Material provided:
****************

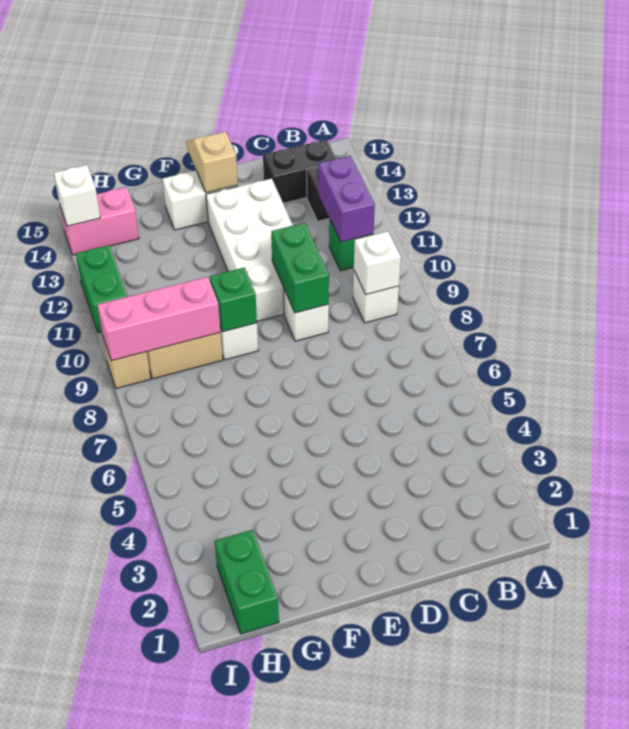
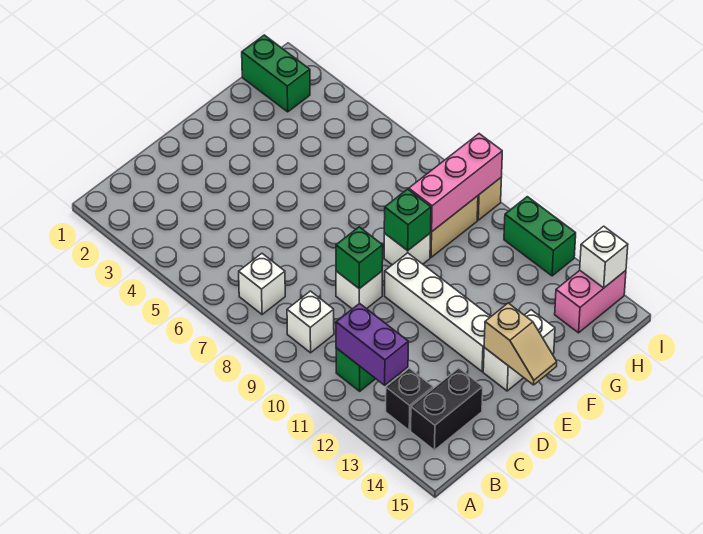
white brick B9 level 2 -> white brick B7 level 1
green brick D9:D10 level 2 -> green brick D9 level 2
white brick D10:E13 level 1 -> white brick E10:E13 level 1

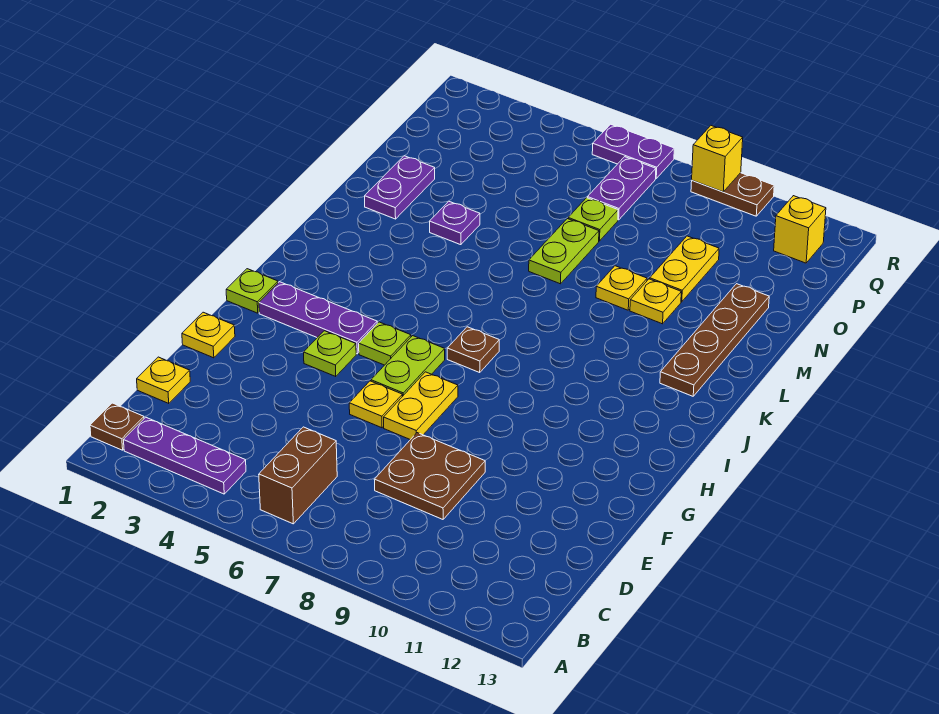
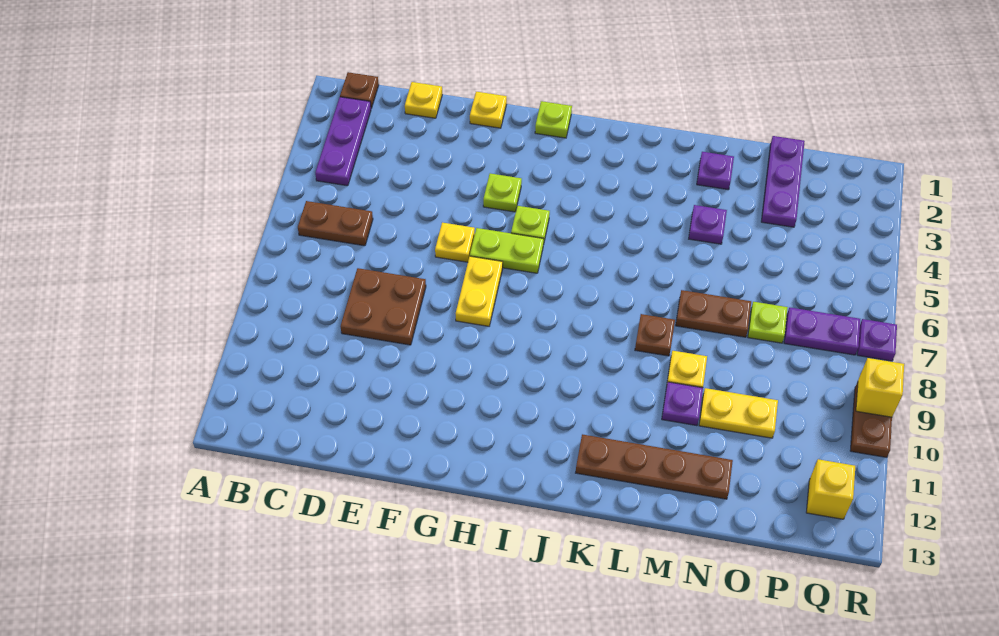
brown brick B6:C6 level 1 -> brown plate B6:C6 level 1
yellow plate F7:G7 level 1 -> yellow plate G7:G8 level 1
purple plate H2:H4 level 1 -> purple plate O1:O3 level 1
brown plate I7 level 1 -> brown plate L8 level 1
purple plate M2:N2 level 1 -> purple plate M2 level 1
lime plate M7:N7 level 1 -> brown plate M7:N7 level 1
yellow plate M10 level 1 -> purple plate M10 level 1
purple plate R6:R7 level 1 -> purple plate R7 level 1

****************

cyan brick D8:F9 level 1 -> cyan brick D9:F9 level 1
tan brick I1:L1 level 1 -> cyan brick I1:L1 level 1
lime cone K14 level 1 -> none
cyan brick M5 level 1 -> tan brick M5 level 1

****************

Problem statement: I'd like the number of lines in the listing above that contain the string "brick", and only the number.

Answer box: 7